▸ ACTIVITY: Which lines of the entries contain the string "kasubodak"? Copy each of them.

▸ RECORDS FOR PROCESSING:

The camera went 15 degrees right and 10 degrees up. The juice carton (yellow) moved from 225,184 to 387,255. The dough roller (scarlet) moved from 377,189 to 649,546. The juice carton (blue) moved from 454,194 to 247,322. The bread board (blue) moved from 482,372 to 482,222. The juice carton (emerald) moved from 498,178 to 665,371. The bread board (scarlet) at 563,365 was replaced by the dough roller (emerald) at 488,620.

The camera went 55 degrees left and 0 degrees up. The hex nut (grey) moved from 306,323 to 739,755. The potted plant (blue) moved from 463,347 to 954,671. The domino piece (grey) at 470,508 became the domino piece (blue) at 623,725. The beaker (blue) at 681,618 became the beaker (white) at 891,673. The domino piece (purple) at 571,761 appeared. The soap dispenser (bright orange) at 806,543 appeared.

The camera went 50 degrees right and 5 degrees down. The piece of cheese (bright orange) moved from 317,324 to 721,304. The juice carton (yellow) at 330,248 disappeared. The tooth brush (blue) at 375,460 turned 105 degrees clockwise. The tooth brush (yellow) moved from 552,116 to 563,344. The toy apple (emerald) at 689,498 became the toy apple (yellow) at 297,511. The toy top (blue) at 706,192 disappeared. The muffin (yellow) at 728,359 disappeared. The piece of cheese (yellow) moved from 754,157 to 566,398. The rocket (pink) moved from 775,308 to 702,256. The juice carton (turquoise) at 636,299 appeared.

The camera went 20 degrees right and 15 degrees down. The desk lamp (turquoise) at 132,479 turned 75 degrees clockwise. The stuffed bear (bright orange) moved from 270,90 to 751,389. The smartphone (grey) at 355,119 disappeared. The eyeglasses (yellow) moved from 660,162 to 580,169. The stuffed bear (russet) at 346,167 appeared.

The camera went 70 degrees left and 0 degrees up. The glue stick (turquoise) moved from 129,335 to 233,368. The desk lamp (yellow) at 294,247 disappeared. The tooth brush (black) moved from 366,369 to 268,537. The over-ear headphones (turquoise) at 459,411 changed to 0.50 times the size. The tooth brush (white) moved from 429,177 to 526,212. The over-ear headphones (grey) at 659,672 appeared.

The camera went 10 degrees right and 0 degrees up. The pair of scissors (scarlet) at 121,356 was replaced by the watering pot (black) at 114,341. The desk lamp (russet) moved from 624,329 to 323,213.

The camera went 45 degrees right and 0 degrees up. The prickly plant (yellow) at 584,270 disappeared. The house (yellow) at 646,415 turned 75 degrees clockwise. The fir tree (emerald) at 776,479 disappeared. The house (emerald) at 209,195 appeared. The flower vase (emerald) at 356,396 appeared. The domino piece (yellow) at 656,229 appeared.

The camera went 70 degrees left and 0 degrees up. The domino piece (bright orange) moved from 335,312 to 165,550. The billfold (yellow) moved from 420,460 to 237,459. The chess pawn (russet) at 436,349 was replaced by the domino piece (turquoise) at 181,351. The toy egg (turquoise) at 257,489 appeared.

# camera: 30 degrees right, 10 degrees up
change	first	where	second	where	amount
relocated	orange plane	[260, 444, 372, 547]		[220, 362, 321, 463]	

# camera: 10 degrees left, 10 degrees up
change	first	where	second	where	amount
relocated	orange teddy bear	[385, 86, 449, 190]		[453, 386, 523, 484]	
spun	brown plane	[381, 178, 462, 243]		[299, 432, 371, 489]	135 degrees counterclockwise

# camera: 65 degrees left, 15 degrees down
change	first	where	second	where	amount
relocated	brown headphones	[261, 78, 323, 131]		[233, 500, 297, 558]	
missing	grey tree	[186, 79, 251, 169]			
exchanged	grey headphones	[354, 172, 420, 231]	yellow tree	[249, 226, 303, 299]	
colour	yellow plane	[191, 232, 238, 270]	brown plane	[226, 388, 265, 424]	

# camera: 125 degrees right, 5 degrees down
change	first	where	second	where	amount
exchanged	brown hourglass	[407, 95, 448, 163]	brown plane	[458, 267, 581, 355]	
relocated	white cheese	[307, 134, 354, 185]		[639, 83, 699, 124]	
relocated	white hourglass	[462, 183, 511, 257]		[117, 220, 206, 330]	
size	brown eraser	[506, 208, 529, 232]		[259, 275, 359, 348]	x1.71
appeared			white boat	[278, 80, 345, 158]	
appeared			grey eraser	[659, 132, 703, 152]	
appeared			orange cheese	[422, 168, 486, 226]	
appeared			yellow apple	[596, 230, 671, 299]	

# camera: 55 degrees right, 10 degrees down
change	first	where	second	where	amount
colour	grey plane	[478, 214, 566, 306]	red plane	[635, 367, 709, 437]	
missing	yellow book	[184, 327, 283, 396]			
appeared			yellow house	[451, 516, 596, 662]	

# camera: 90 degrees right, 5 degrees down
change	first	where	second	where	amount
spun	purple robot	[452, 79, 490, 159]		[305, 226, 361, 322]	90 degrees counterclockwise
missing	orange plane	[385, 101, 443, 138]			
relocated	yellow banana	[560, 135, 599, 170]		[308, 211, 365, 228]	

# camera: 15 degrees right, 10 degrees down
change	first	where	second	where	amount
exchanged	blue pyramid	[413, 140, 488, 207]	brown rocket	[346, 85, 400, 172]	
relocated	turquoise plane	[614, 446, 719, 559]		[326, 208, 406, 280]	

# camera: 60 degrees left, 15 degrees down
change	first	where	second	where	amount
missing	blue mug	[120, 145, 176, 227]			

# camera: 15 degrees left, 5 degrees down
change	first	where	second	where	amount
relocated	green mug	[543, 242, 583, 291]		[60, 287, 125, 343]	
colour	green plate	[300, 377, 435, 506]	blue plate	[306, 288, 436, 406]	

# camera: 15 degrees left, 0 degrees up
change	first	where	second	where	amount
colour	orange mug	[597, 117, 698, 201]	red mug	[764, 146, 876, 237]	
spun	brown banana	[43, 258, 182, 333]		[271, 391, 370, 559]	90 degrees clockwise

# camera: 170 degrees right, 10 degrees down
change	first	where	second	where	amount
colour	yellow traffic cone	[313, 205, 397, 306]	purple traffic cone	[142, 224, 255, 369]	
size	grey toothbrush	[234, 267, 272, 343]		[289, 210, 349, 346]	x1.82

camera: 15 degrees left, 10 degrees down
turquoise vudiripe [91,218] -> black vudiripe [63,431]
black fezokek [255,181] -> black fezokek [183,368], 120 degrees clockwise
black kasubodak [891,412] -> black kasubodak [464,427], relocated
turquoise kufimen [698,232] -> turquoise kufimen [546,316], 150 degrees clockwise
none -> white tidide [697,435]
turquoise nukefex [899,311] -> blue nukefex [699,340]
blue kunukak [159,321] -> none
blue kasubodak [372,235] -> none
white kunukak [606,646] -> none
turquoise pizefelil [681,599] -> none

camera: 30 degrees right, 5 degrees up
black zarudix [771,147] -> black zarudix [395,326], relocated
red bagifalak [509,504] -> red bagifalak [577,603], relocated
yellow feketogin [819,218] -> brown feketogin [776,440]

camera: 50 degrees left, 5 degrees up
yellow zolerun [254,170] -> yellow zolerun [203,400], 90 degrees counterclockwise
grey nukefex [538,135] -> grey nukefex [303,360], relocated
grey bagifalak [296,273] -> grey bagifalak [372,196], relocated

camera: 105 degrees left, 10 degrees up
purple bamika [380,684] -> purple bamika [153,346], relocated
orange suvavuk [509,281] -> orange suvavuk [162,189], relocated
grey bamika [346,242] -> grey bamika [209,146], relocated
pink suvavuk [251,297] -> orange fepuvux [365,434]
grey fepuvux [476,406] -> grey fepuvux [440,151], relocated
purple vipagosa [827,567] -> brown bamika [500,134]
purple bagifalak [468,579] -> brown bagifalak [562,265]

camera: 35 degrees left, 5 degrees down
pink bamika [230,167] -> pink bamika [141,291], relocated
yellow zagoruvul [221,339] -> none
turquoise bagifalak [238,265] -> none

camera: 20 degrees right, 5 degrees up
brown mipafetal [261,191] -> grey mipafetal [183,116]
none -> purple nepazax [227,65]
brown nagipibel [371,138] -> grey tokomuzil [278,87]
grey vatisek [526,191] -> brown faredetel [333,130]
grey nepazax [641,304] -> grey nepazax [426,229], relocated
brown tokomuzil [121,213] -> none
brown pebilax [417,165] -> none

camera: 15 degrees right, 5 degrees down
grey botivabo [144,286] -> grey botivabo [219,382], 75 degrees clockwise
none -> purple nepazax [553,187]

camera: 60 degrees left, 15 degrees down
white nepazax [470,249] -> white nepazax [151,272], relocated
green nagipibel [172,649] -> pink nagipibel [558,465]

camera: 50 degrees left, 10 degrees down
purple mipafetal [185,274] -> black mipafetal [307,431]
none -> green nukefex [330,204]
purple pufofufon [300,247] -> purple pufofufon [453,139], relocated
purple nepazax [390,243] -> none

▸ SOLUTION BELOW:
black kasubodak [891,412] -> black kasubodak [464,427], relocated
blue kasubodak [372,235] -> none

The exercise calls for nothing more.